[Recorded information Boundary: Start]
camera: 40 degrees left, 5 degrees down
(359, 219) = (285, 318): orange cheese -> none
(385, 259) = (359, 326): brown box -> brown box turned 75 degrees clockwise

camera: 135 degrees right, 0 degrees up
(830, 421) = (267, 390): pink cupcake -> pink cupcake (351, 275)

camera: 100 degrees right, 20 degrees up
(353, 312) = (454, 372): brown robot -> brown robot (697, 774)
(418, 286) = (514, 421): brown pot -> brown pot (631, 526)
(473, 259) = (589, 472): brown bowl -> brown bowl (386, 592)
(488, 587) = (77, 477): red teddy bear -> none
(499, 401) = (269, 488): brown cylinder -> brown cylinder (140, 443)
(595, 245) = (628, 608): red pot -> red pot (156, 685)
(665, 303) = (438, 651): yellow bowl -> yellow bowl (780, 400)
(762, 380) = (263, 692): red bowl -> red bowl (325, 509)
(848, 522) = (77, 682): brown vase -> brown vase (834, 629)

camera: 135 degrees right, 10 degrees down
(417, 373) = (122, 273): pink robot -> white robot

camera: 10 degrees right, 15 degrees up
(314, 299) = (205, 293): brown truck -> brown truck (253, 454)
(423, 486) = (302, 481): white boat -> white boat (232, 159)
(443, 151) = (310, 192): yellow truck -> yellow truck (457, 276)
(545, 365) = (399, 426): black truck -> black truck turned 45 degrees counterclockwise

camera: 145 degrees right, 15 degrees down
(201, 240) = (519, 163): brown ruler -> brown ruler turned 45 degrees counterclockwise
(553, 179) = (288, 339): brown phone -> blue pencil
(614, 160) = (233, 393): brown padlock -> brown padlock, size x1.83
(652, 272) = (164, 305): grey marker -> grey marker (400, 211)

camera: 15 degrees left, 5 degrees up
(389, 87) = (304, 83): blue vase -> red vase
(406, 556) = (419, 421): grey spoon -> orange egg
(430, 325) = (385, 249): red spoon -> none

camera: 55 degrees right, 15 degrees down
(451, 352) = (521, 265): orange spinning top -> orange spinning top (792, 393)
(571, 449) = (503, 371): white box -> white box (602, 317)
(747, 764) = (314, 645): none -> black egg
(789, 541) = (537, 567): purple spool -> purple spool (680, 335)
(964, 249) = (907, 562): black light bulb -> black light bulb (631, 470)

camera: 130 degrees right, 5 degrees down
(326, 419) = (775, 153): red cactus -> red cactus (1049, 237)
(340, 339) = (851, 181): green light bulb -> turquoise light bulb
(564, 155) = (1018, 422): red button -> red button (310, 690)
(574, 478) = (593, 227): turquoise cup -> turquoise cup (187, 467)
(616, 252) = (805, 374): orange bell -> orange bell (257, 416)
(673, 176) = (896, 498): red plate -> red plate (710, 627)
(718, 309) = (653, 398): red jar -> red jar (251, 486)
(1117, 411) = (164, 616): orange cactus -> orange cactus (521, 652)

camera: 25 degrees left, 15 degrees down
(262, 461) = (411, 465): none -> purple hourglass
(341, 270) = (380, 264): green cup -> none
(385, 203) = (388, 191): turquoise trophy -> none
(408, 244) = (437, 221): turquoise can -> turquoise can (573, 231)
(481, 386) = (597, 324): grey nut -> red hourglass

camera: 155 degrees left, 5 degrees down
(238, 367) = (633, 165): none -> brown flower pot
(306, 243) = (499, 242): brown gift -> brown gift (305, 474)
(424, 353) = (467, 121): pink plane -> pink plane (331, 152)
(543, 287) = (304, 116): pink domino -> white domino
[Recorded information Boundary: End]
Reproduce all of the records exactly.

Exercise response:
camera: 40 degrees left, 5 degrees down
(359, 219) = (285, 318): orange cheese -> none
(385, 259) = (359, 326): brown box -> brown box turned 75 degrees clockwise

camera: 135 degrees right, 0 degrees up
(830, 421) = (267, 390): pink cupcake -> pink cupcake (351, 275)

camera: 100 degrees right, 20 degrees up
(353, 312) = (454, 372): brown robot -> brown robot (697, 774)
(418, 286) = (514, 421): brown pot -> brown pot (631, 526)
(473, 259) = (589, 472): brown bowl -> brown bowl (386, 592)
(488, 587) = (77, 477): red teddy bear -> none
(499, 401) = (269, 488): brown cylinder -> brown cylinder (140, 443)
(595, 245) = (628, 608): red pot -> red pot (156, 685)
(665, 303) = (438, 651): yellow bowl -> yellow bowl (780, 400)
(762, 380) = (263, 692): red bowl -> red bowl (325, 509)
(848, 522) = (77, 682): brown vase -> brown vase (834, 629)

camera: 135 degrees right, 10 degrees down
(417, 373) = (122, 273): pink robot -> white robot

camera: 10 degrees right, 15 degrees up
(314, 299) = (205, 293): brown truck -> brown truck (253, 454)
(423, 486) = (302, 481): white boat -> white boat (232, 159)
(443, 151) = (310, 192): yellow truck -> yellow truck (457, 276)
(545, 365) = (399, 426): black truck -> black truck turned 45 degrees counterclockwise

camera: 145 degrees right, 15 degrees down
(201, 240) = (519, 163): brown ruler -> brown ruler turned 45 degrees counterclockwise
(553, 179) = (288, 339): brown phone -> blue pencil
(614, 160) = (233, 393): brown padlock -> brown padlock, size x1.83
(652, 272) = (164, 305): grey marker -> grey marker (400, 211)

camera: 15 degrees left, 5 degrees up
(389, 87) = (304, 83): blue vase -> red vase
(406, 556) = (419, 421): grey spoon -> orange egg
(430, 325) = (385, 249): red spoon -> none

camera: 55 degrees right, 15 degrees down
(451, 352) = (521, 265): orange spinning top -> orange spinning top (792, 393)
(571, 449) = (503, 371): white box -> white box (602, 317)
(747, 764) = (314, 645): none -> black egg
(789, 541) = (537, 567): purple spool -> purple spool (680, 335)
(964, 249) = (907, 562): black light bulb -> black light bulb (631, 470)

camera: 130 degrees right, 5 degrees down
(326, 419) = (775, 153): red cactus -> red cactus (1049, 237)
(340, 339) = (851, 181): green light bulb -> turquoise light bulb
(564, 155) = (1018, 422): red button -> red button (310, 690)
(574, 478) = (593, 227): turquoise cup -> turquoise cup (187, 467)
(616, 252) = (805, 374): orange bell -> orange bell (257, 416)
(673, 176) = (896, 498): red plate -> red plate (710, 627)
(718, 309) = (653, 398): red jar -> red jar (251, 486)
(1117, 411) = (164, 616): orange cactus -> orange cactus (521, 652)

camera: 25 degrees left, 15 degrees down
(262, 461) = (411, 465): none -> purple hourglass
(341, 270) = (380, 264): green cup -> none
(385, 203) = (388, 191): turquoise trophy -> none
(408, 244) = (437, 221): turquoise can -> turquoise can (573, 231)
(481, 386) = (597, 324): grey nut -> red hourglass

camera: 155 degrees left, 5 degrees down
(238, 367) = (633, 165): none -> brown flower pot
(306, 243) = (499, 242): brown gift -> brown gift (305, 474)
(424, 353) = (467, 121): pink plane -> pink plane (331, 152)
(543, 287) = (304, 116): pink domino -> white domino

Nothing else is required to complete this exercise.